== Required action ==
Return, from the material below, each line in which the word "plane" is present.
Data Start Marker
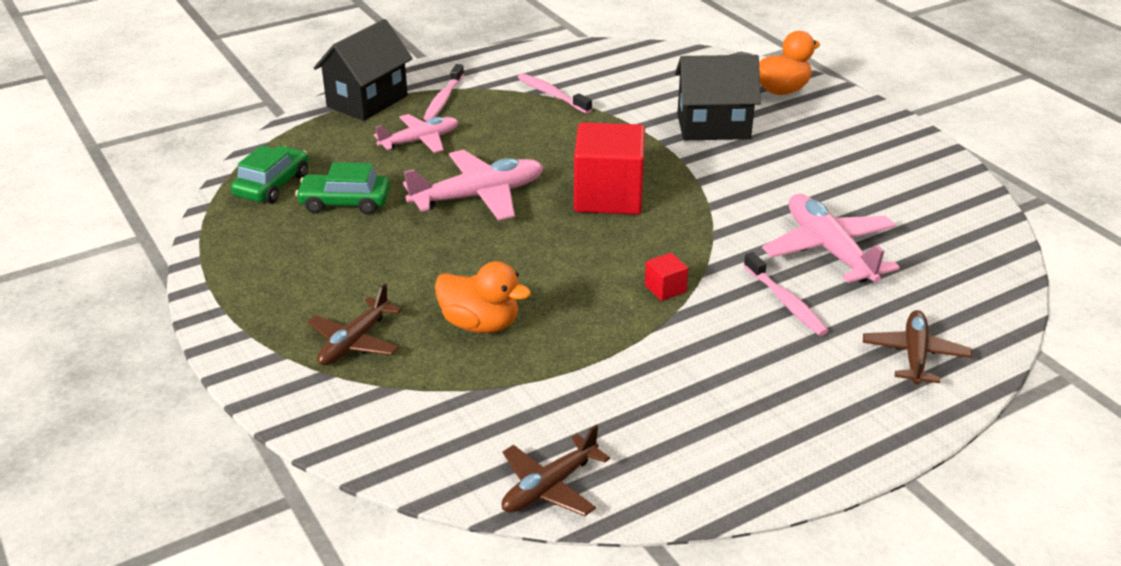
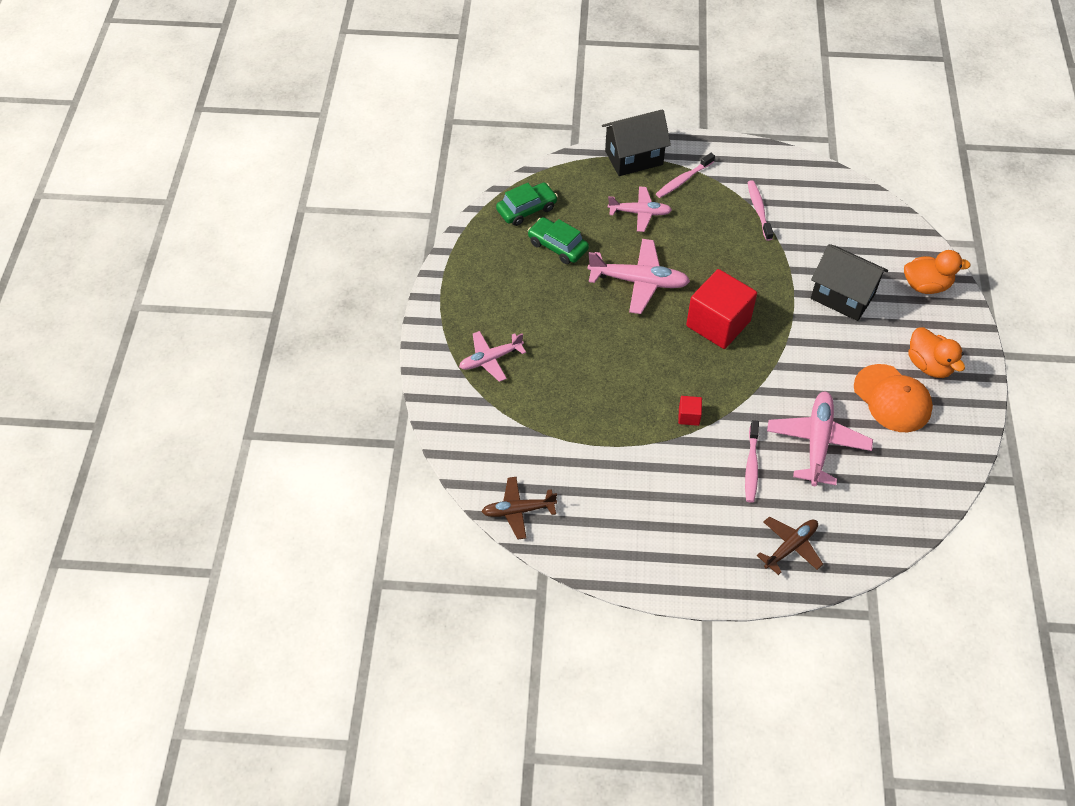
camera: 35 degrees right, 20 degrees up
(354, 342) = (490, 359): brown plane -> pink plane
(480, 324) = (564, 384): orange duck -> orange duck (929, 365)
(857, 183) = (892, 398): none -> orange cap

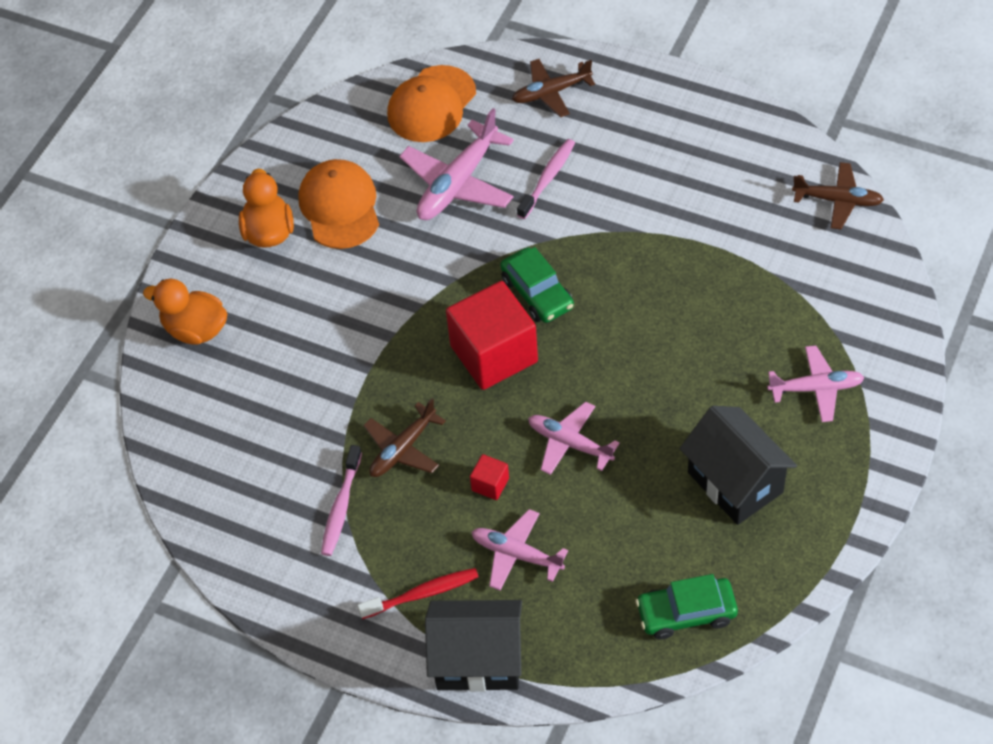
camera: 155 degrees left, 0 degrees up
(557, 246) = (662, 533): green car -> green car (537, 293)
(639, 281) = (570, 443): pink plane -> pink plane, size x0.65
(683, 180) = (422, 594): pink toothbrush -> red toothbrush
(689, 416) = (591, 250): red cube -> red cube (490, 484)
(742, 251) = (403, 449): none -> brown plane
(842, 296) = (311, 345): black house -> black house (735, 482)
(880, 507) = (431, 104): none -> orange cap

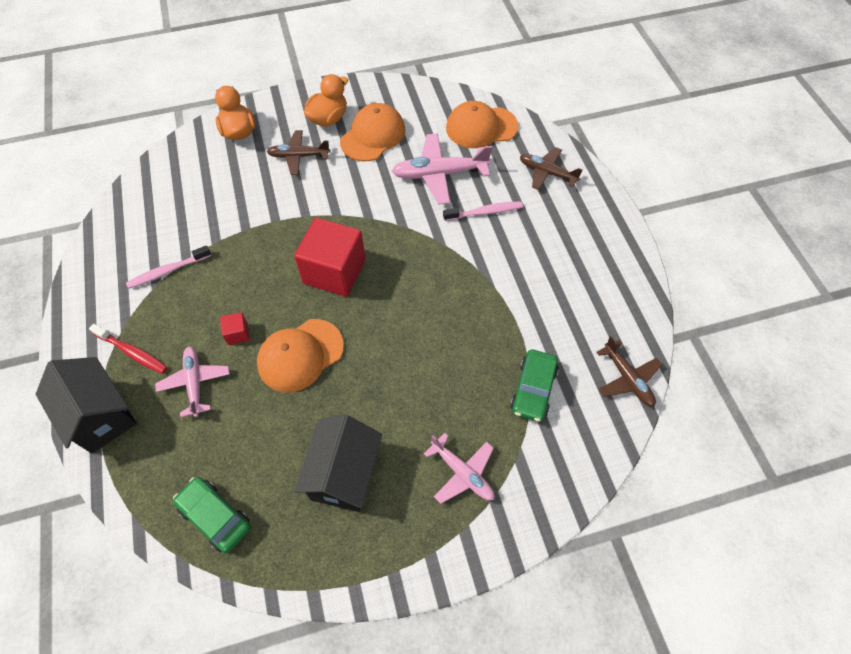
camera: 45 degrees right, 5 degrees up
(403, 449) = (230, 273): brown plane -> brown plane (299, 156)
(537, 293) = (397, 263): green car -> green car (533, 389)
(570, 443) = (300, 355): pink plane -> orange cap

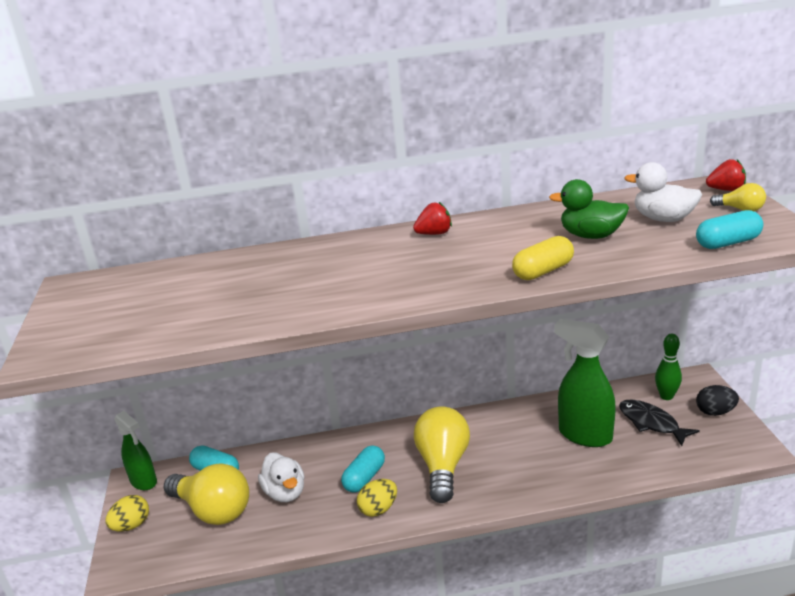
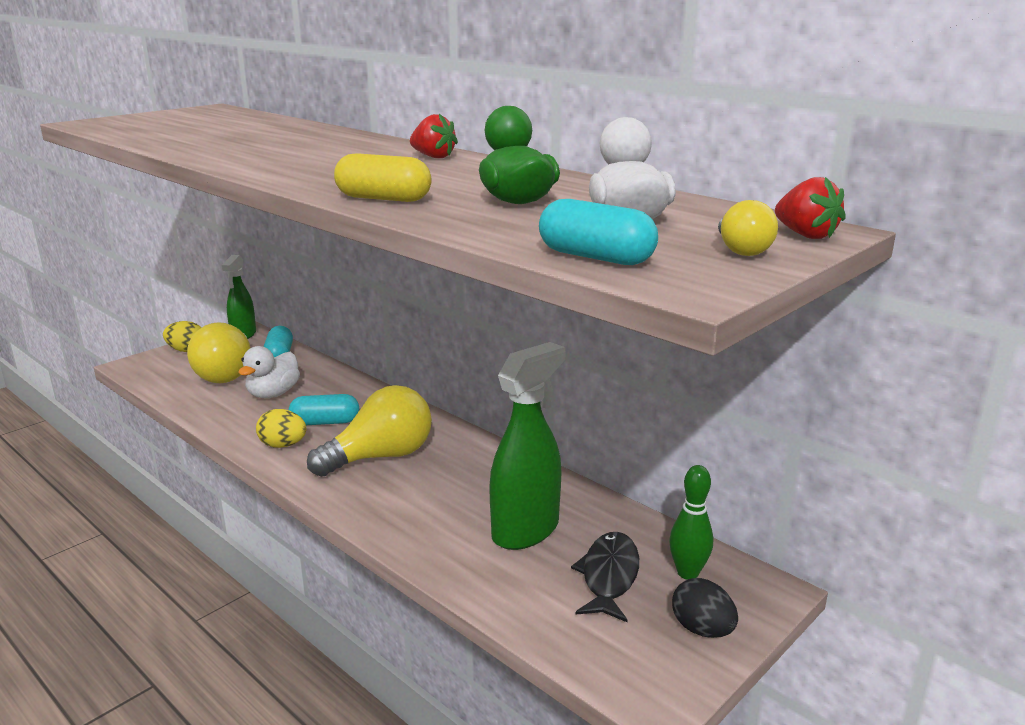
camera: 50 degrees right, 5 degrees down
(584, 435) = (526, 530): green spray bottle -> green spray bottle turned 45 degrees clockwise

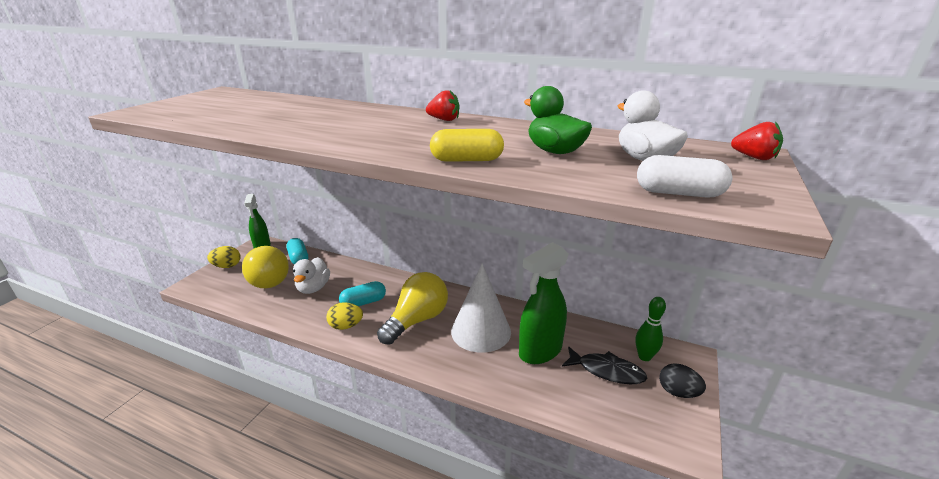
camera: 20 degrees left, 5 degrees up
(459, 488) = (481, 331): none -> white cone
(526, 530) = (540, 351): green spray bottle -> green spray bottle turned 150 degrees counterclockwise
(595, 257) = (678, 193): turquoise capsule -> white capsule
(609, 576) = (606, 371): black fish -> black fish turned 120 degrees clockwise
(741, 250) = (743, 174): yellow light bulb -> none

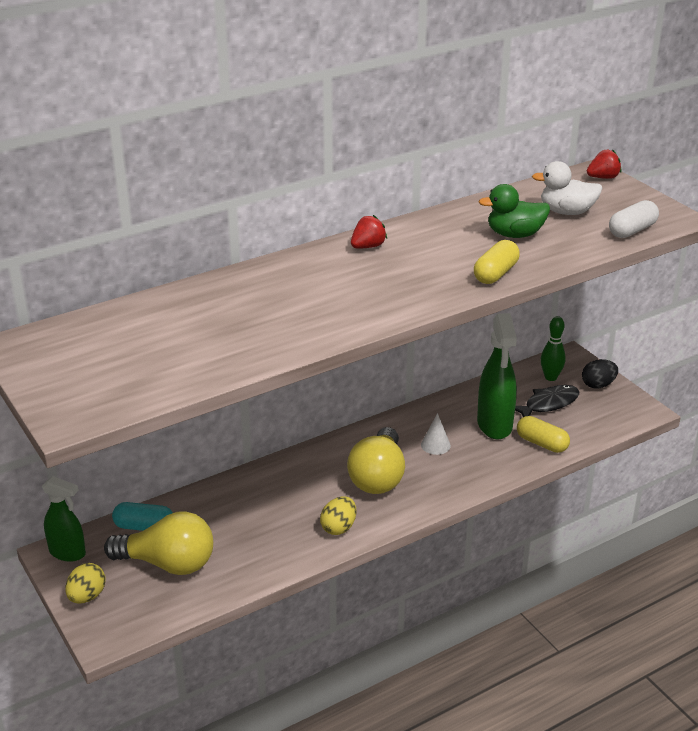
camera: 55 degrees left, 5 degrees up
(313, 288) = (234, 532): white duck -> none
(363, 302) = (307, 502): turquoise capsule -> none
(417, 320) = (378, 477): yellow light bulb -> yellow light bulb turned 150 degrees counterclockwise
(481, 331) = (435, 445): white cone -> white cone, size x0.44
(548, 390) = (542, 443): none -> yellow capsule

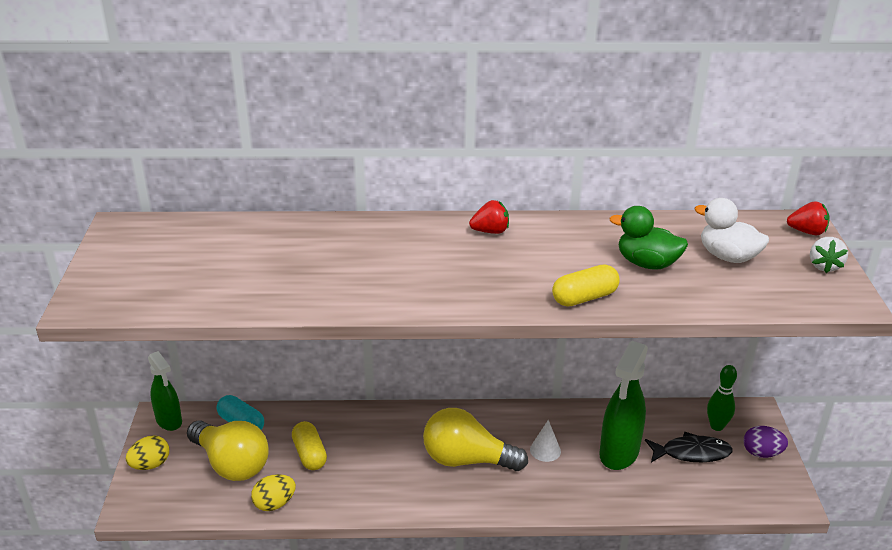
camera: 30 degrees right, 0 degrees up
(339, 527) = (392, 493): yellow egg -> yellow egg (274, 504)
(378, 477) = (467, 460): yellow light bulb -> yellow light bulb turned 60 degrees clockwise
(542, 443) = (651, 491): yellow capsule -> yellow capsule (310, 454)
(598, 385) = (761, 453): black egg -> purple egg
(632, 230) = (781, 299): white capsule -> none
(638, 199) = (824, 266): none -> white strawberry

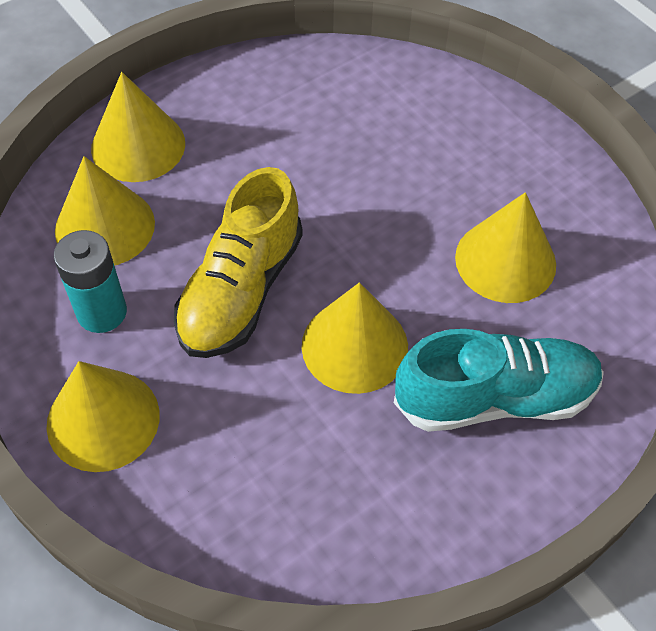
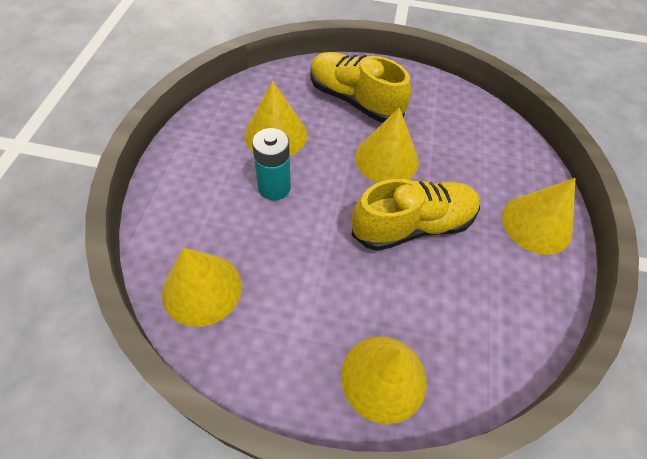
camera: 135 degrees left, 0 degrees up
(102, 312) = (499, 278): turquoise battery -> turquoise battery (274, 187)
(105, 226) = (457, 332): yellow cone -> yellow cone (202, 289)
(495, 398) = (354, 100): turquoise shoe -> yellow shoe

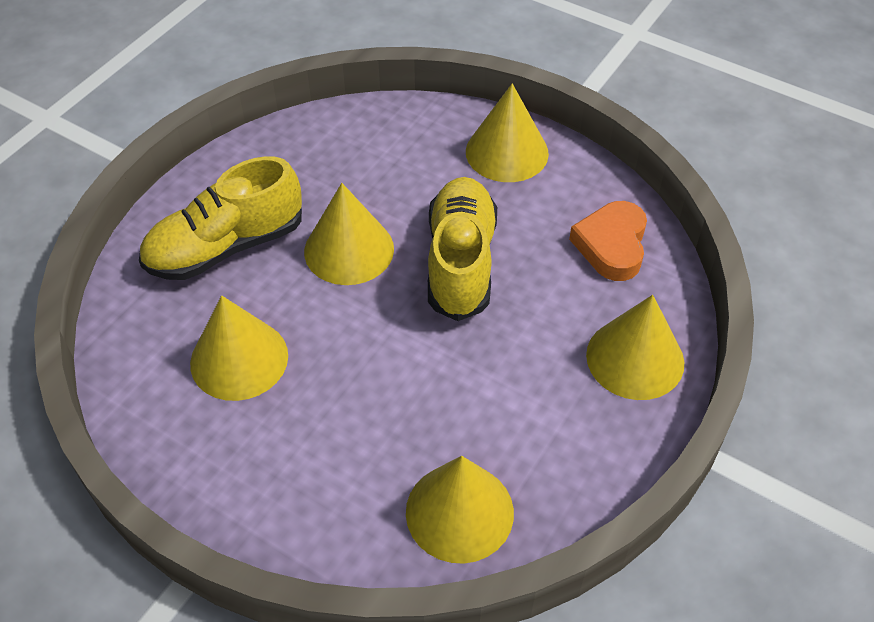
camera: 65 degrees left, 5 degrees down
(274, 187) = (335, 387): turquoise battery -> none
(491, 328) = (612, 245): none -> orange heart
Data End Marker
== Solution to the problem ==
(354, 342) = (490, 359): brown plane -> pink plane
(639, 281) = (570, 443): pink plane -> pink plane, size x0.65
(742, 251) = (403, 449): none -> brown plane
(403, 449) = (230, 273): brown plane -> brown plane (299, 156)
(570, 443) = (300, 355): pink plane -> orange cap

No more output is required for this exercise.